Coordinate mapping data
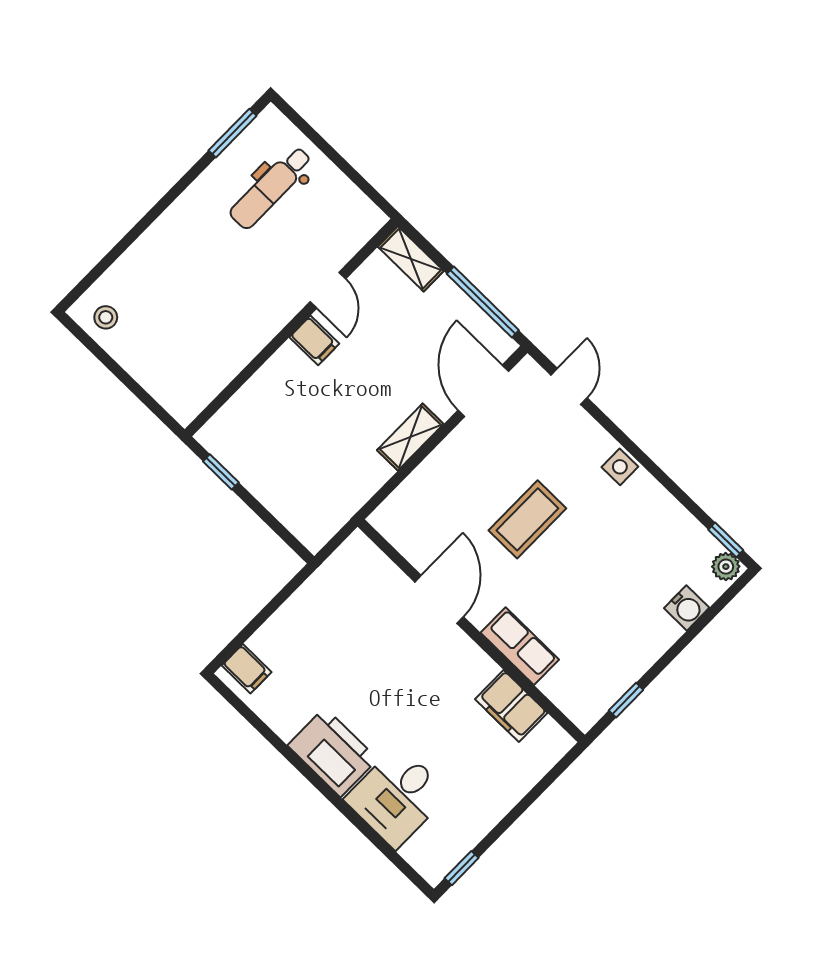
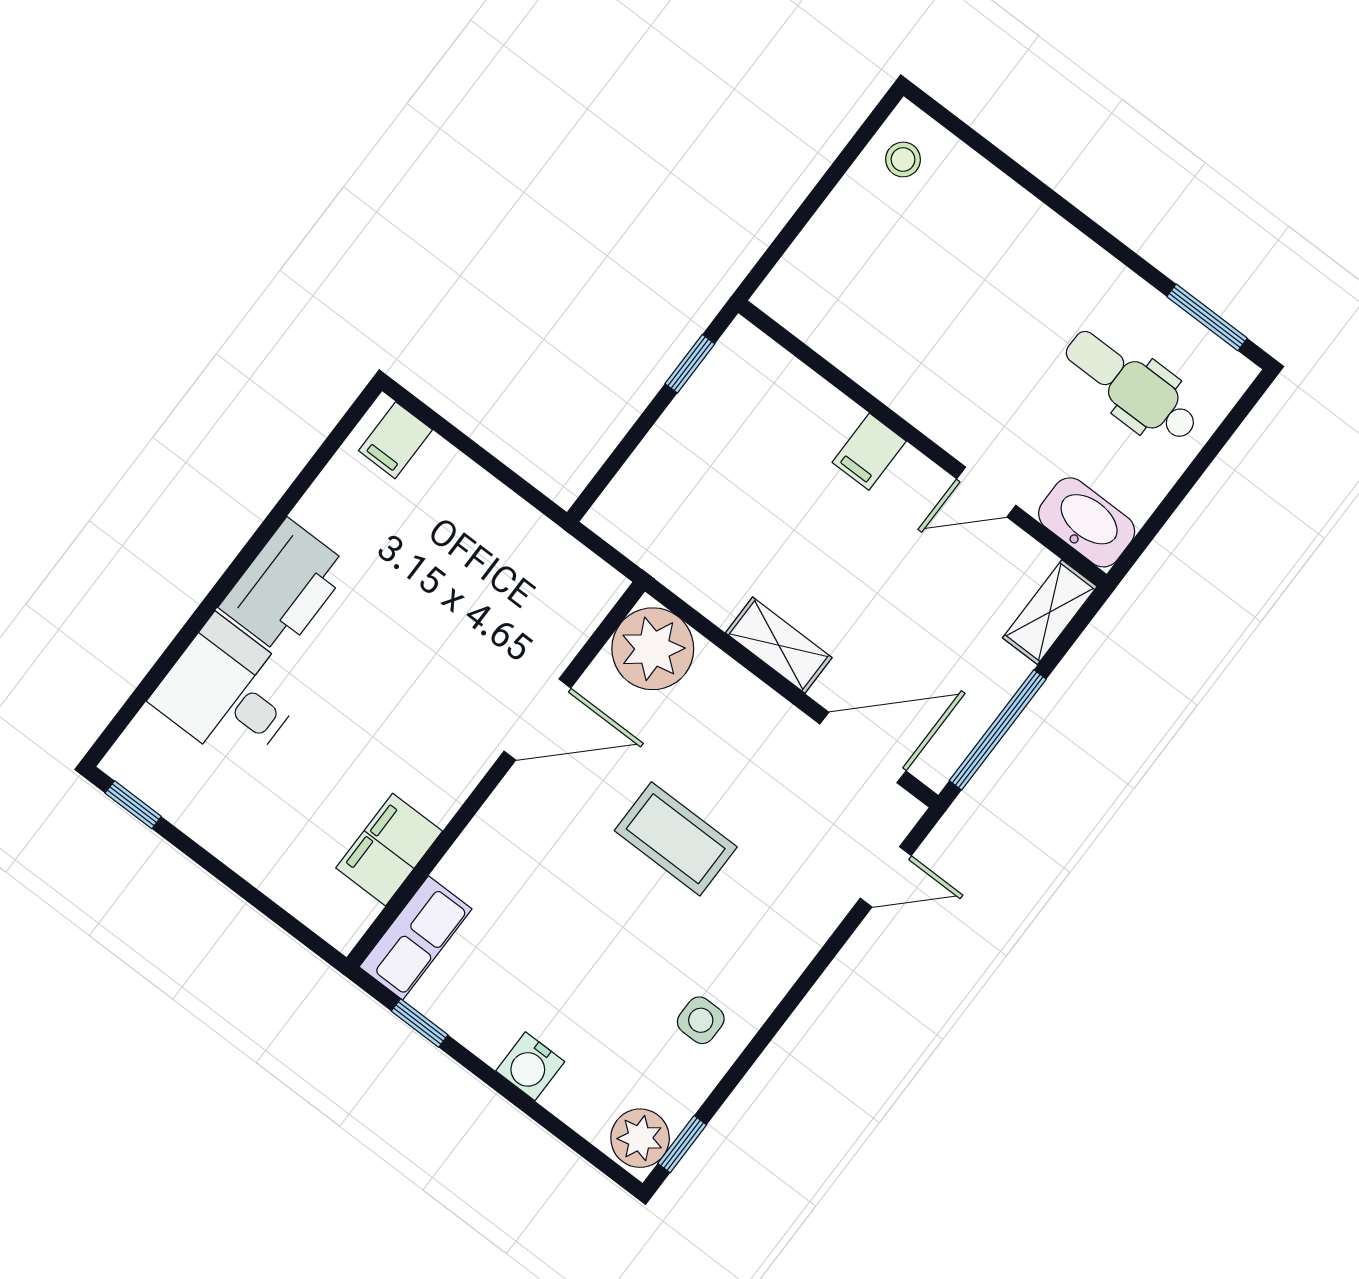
washbasin: (356, 228) -> (1087, 522), added
filing cabinet: (314, 340) -> (869, 452), moved
side table: (620, 467) -> (701, 1020), moved
plant: (402, 519) -> (653, 649), added
plant: (726, 567) -> (640, 1138), width x1.38, depth x1.38
water cooler: (687, 608) -> (530, 1066), moved
row of seats: (520, 646) -> (416, 938), moved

Prompt
Please provide an exact transcription of each line from the one holding "filing cabinet: (314, 340)" through the final line of the data above.

Response
filing cabinet: (314, 340) -> (869, 452), moved
side table: (620, 467) -> (701, 1020), moved
plant: (402, 519) -> (653, 649), added
plant: (726, 567) -> (640, 1138), width x1.38, depth x1.38
water cooler: (687, 608) -> (530, 1066), moved
row of seats: (520, 646) -> (416, 938), moved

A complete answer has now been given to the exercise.